* **YOUR ASSIGNMENT**: Your task is to return all of the entries below exactly, leaving out each picture.

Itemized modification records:

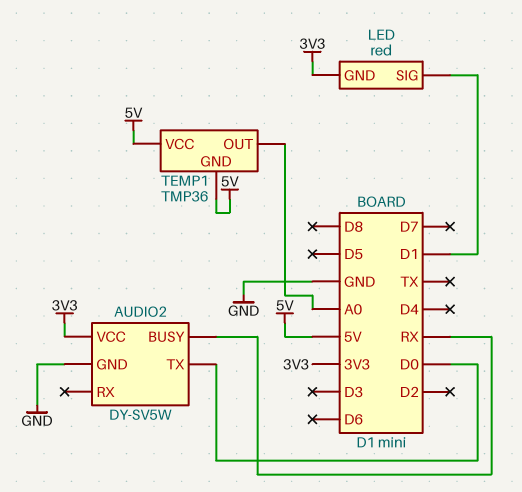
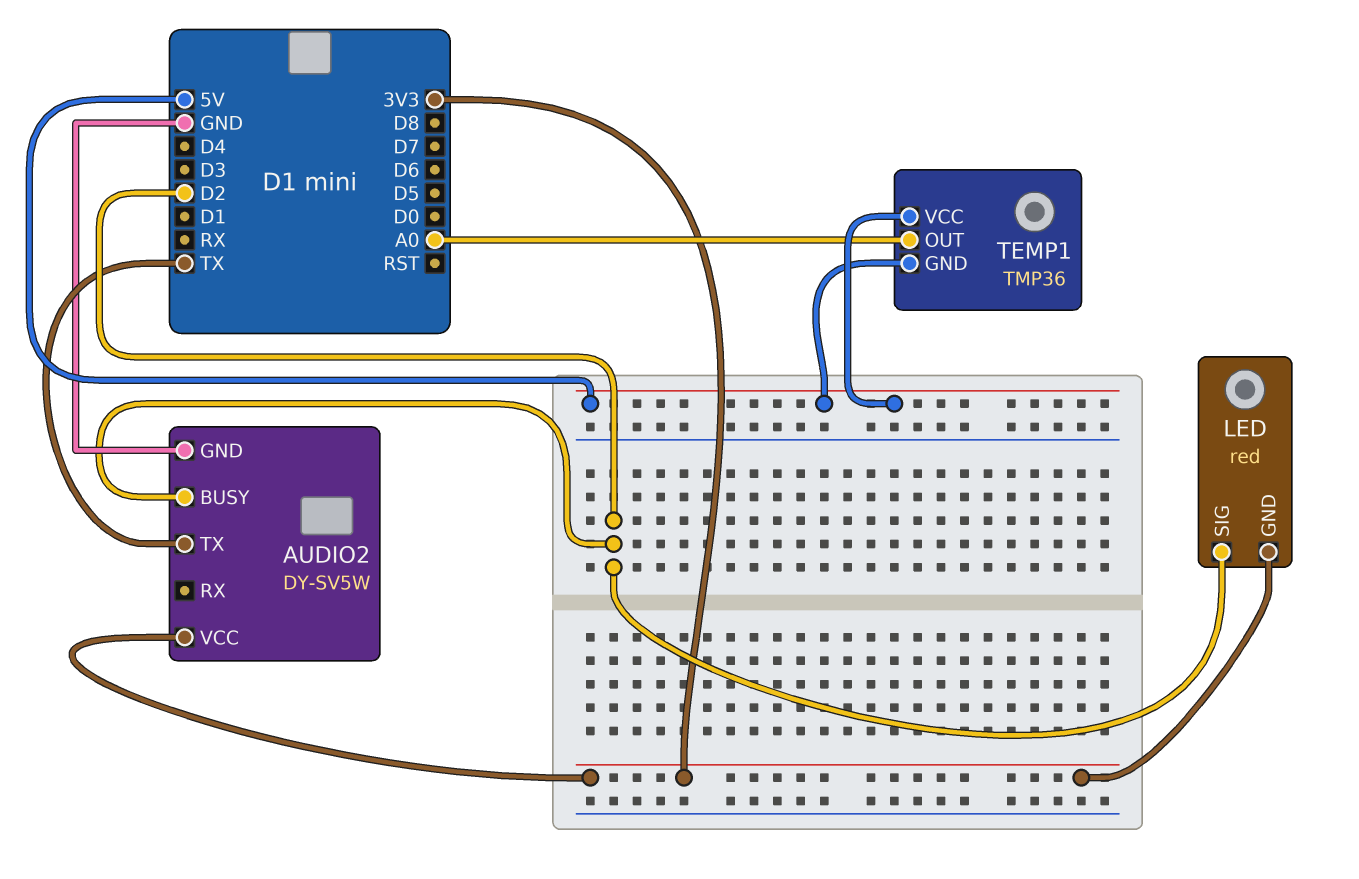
AUDIO2 pin BUSY: RX -> D2
AUDIO2 pin TX: D0 -> TX
LED pin SIG: D1 -> D2

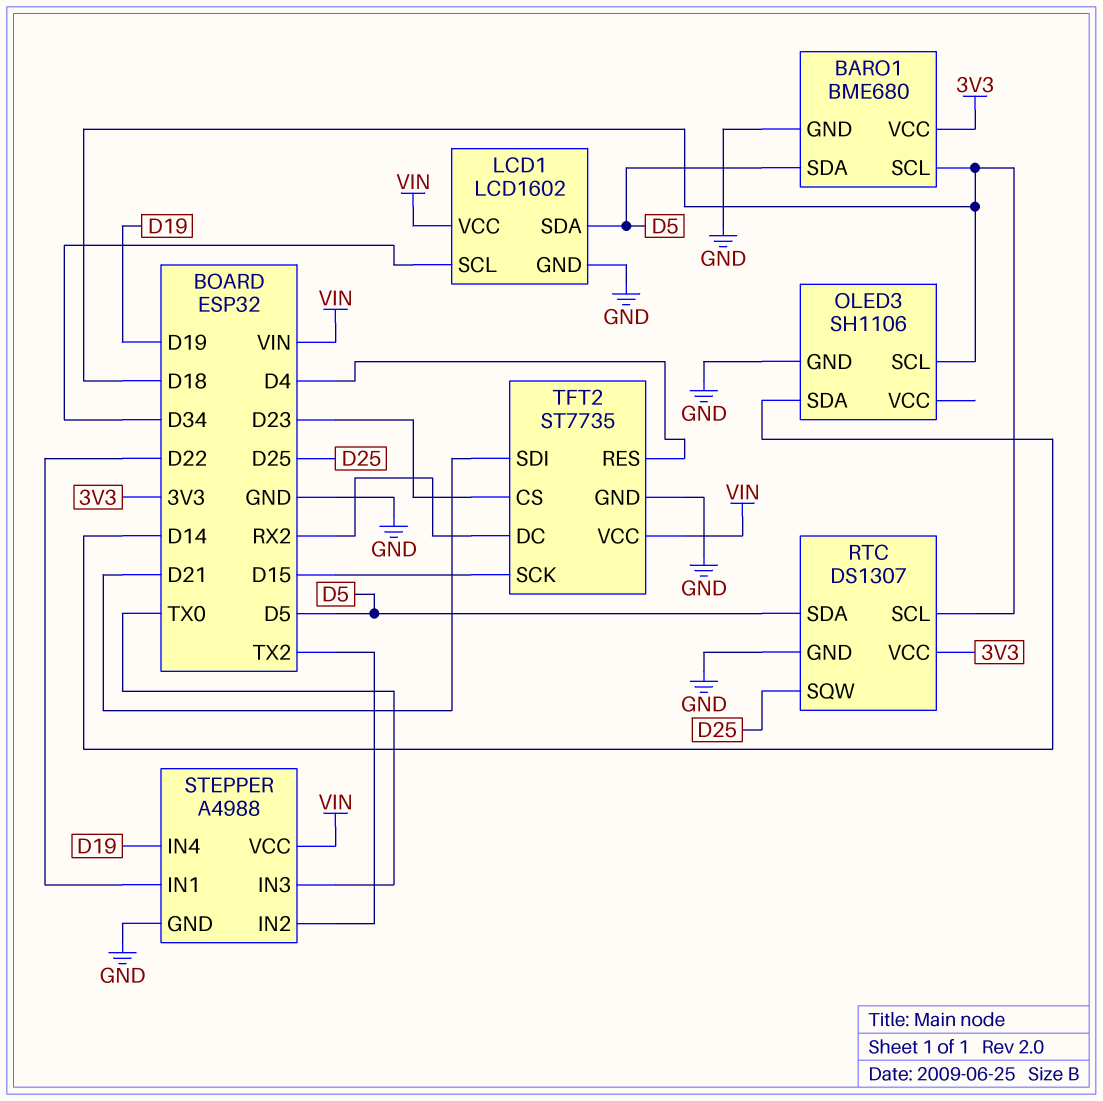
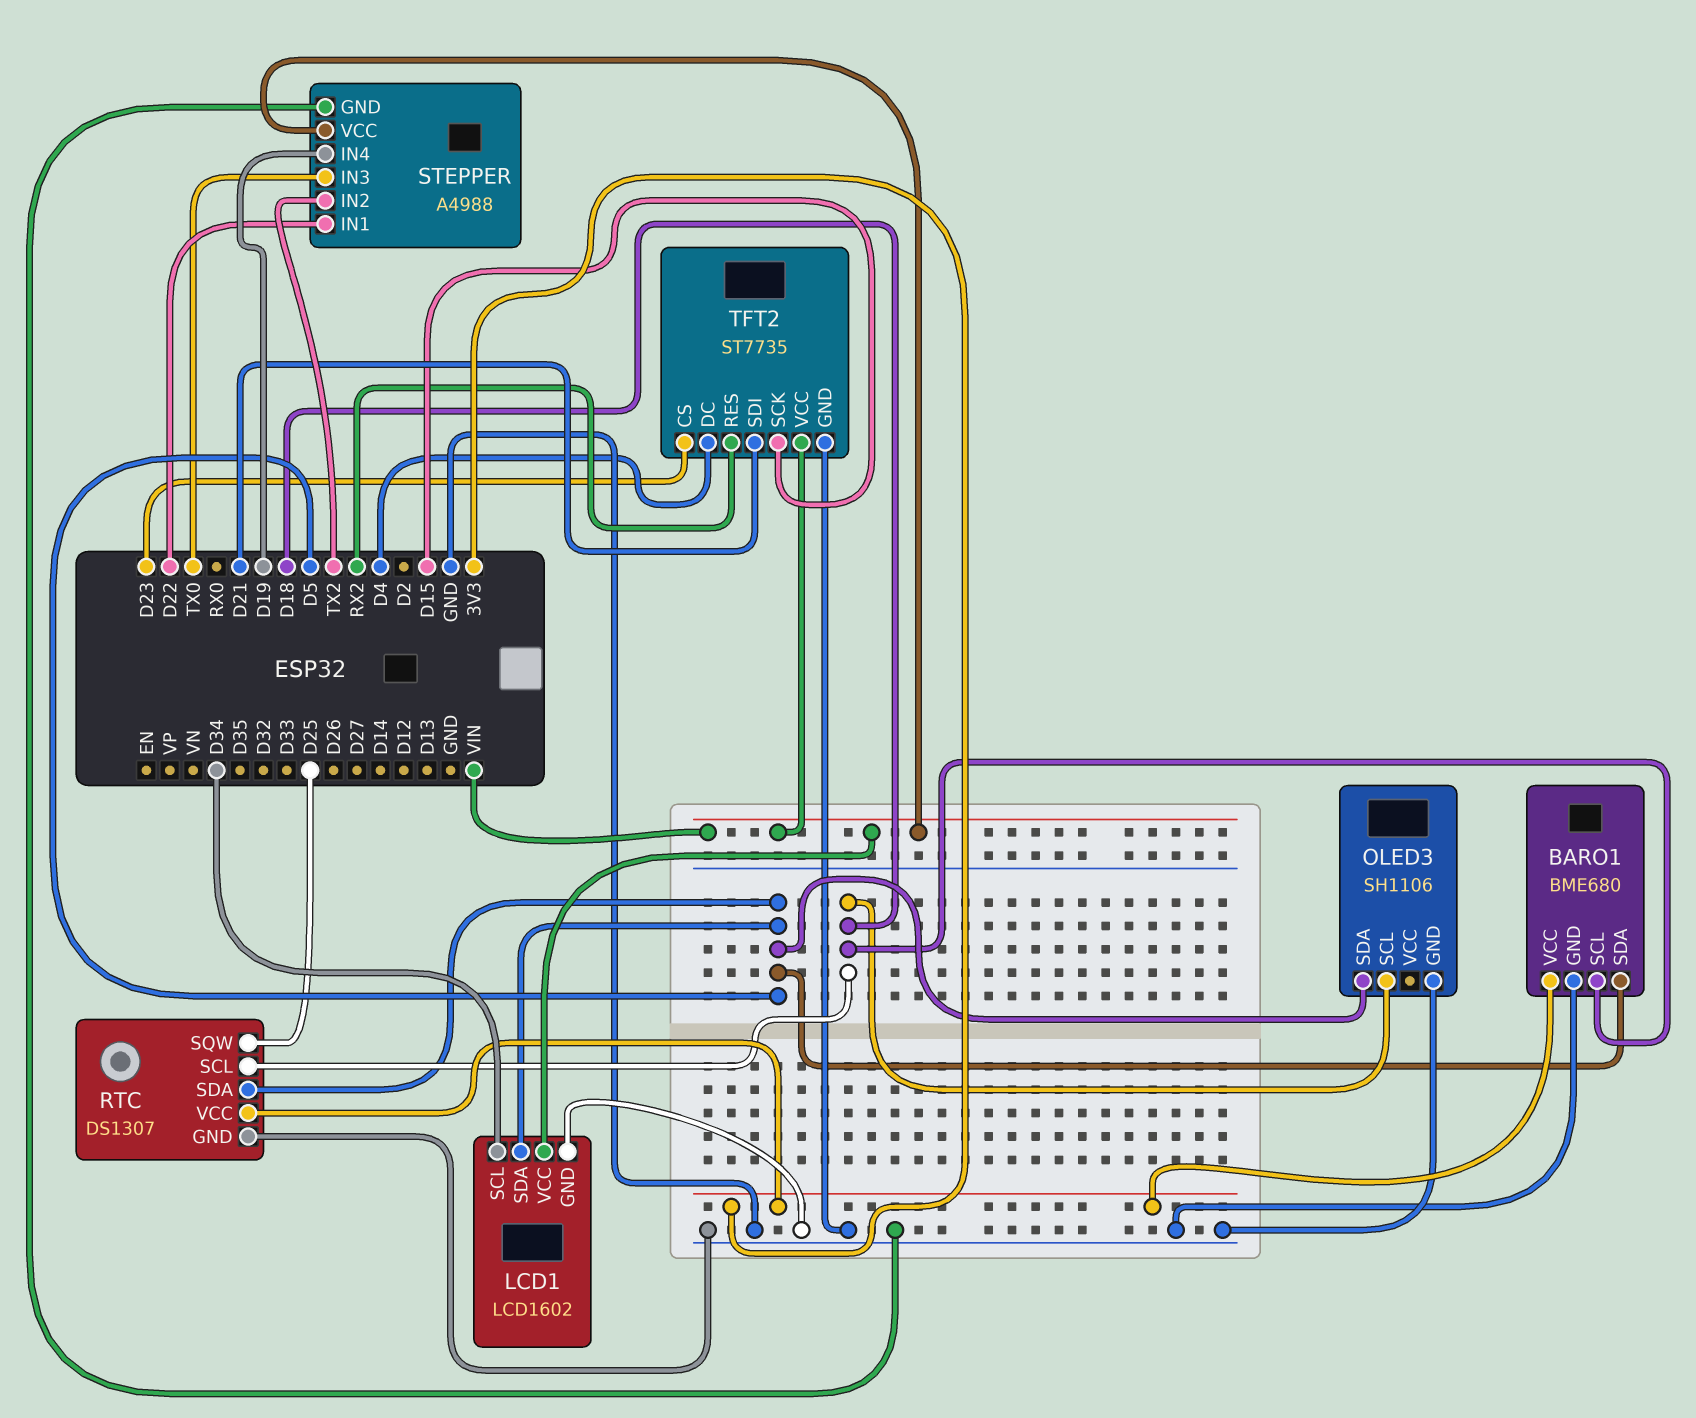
OLED3 pin SDA: D14 -> D5
TFT2 pin DC: RX2 -> D4
TFT2 pin RES: D4 -> RX2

* **ANSWER BELOW**:
AUDIO2 pin BUSY: RX -> D2
AUDIO2 pin TX: D0 -> TX
LED pin SIG: D1 -> D2

OLED3 pin SDA: D14 -> D5
TFT2 pin DC: RX2 -> D4
TFT2 pin RES: D4 -> RX2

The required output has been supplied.